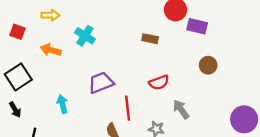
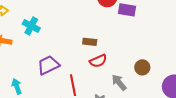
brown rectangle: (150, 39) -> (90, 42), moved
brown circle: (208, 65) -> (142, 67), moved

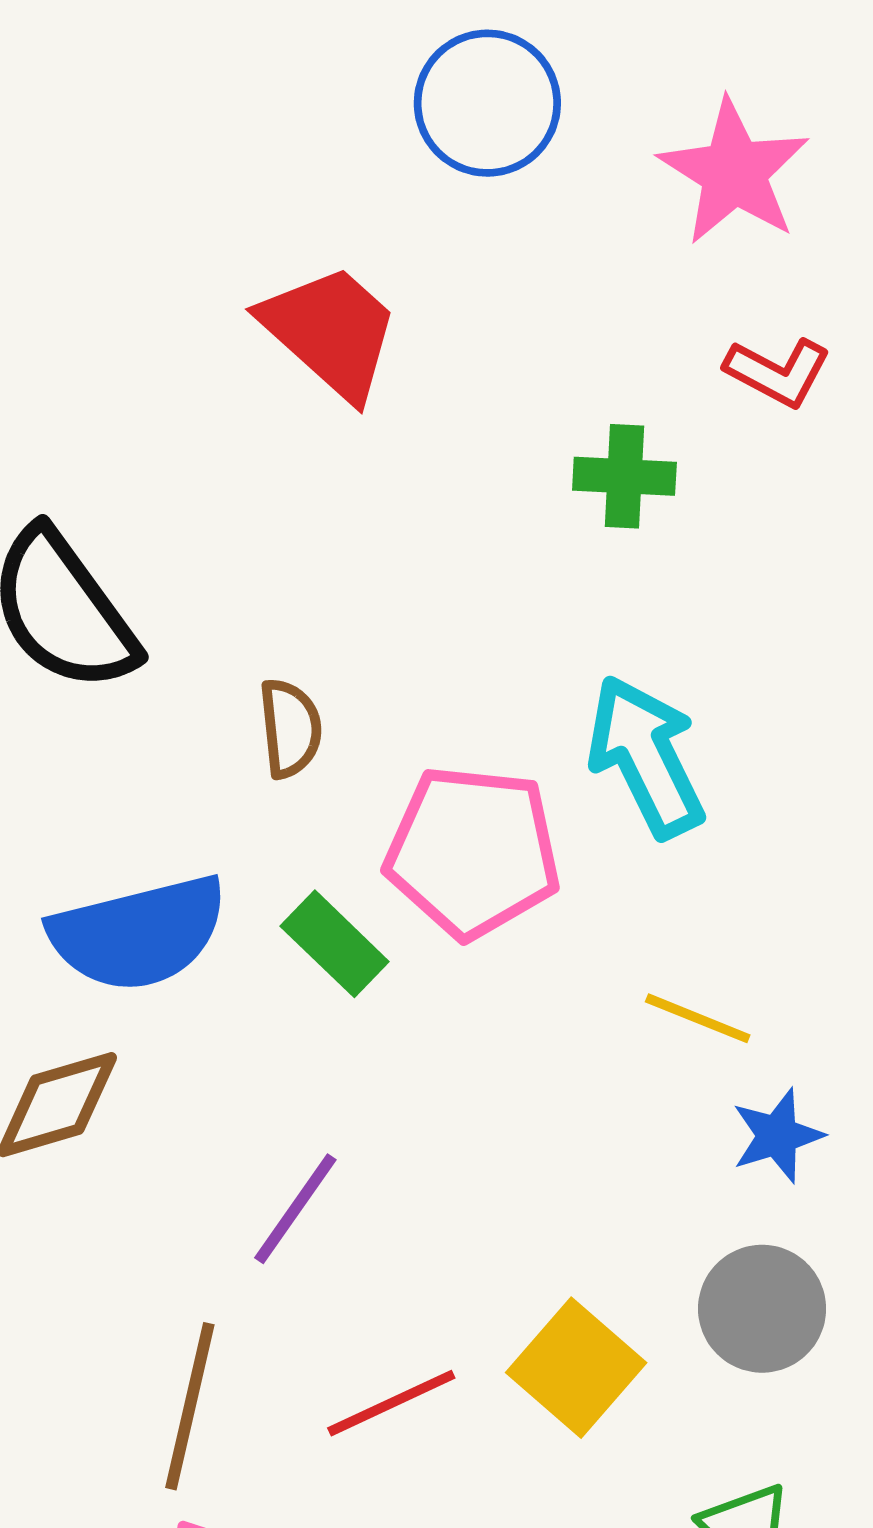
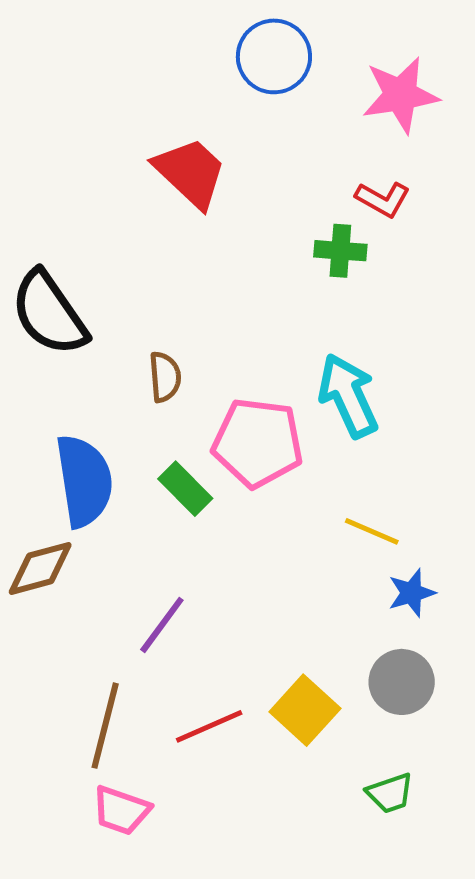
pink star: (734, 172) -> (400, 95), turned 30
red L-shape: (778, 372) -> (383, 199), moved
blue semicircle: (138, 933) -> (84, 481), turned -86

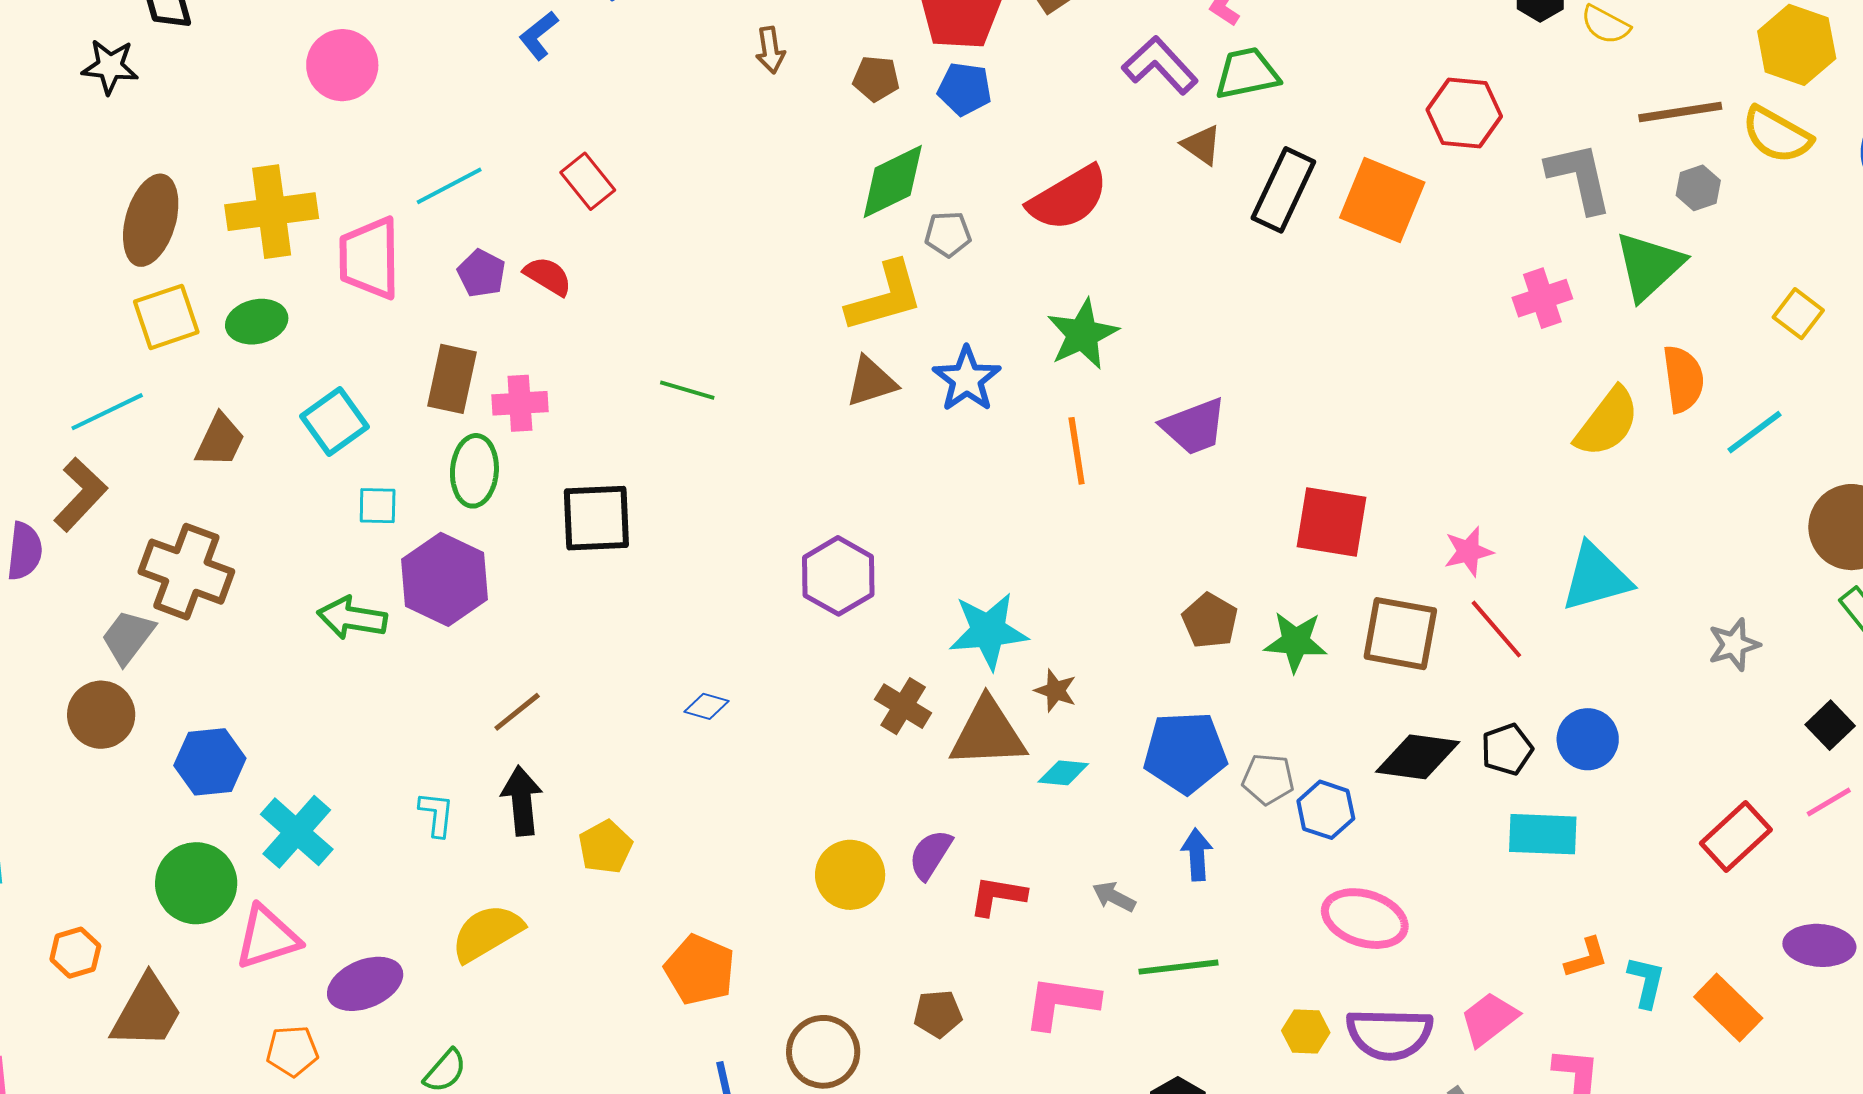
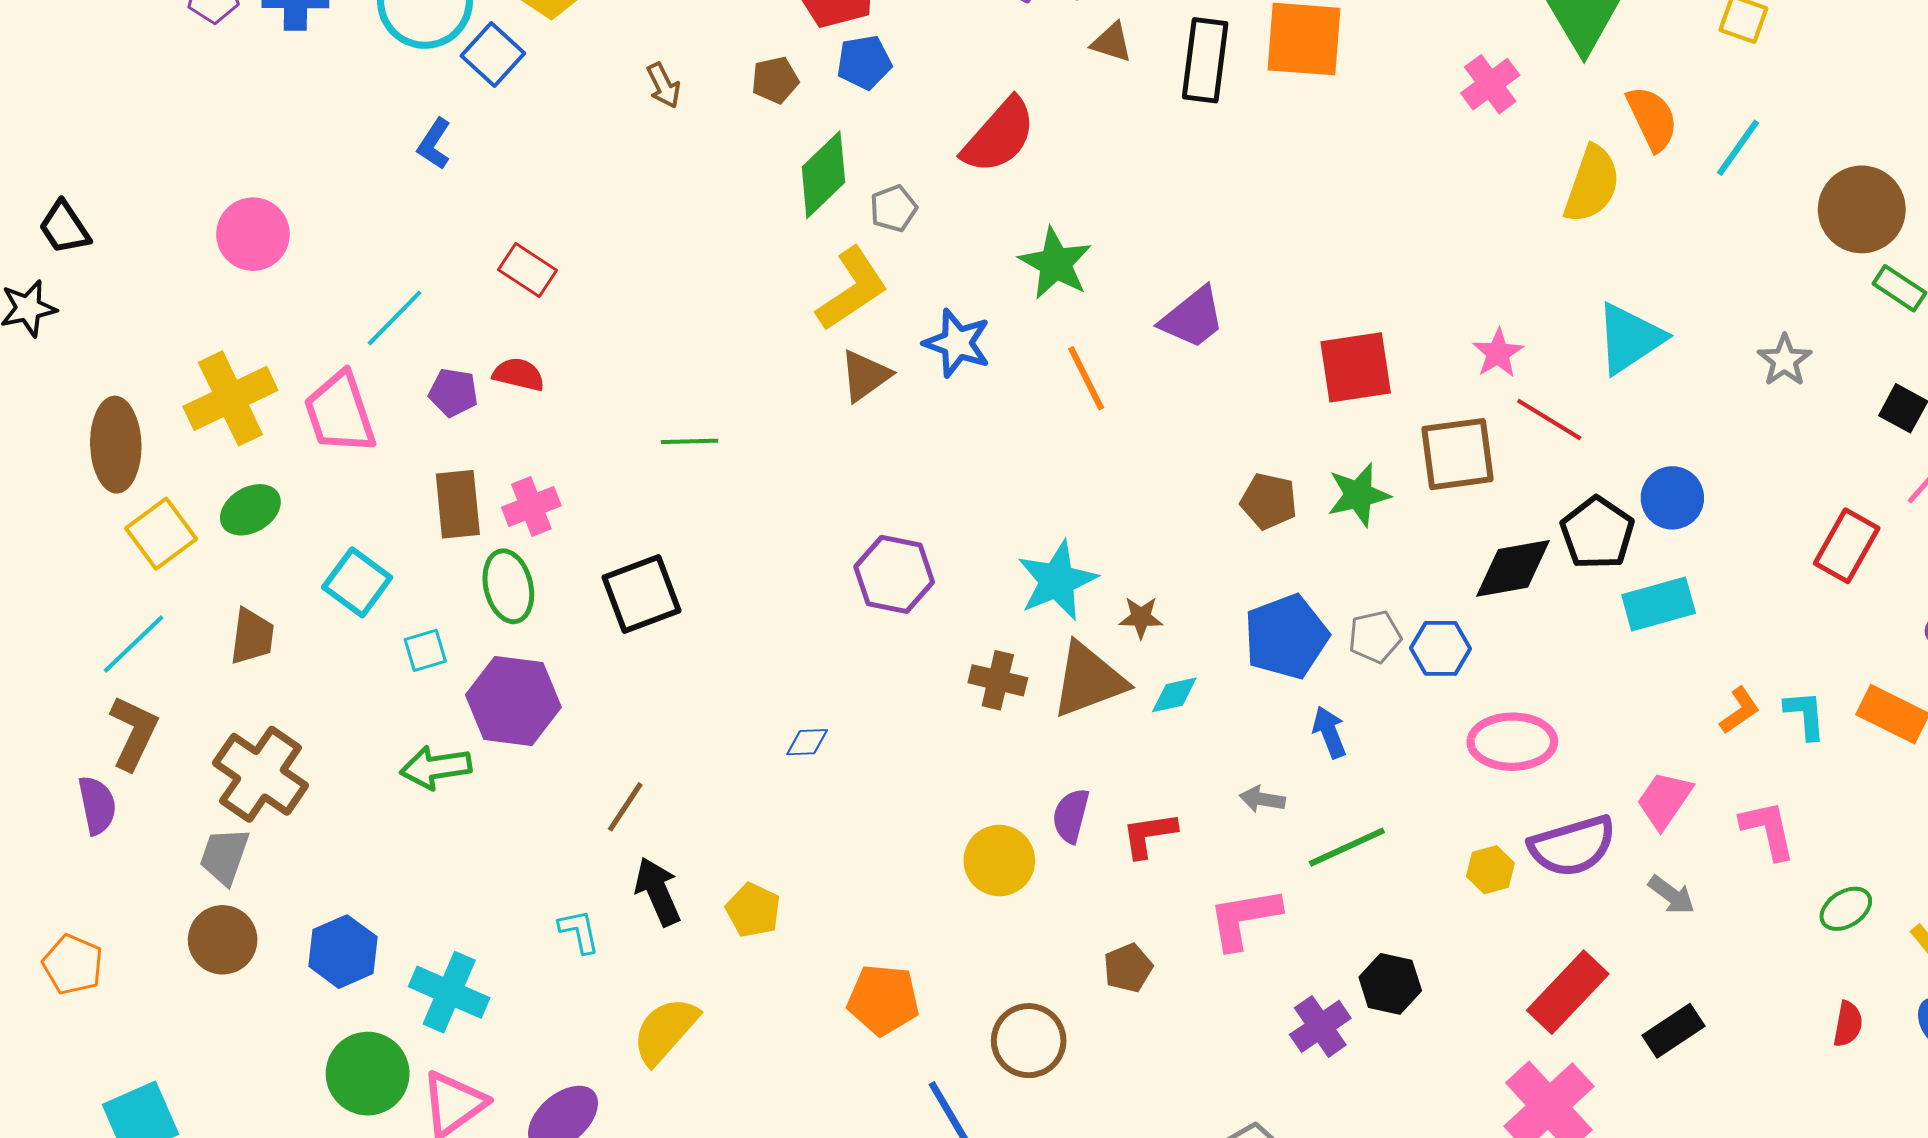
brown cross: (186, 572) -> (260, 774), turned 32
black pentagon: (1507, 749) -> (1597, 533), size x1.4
========================================================================
## What this task involves
The records must come back exactly, with their pictures removed.

## Answer to this exercise
brown rectangle: (150, 39) -> (90, 42), moved
brown circle: (208, 65) -> (142, 67), moved

pink star: (734, 172) -> (400, 95), turned 30
red L-shape: (778, 372) -> (383, 199), moved
blue semicircle: (138, 933) -> (84, 481), turned -86

brown cross: (186, 572) -> (260, 774), turned 32
black pentagon: (1507, 749) -> (1597, 533), size x1.4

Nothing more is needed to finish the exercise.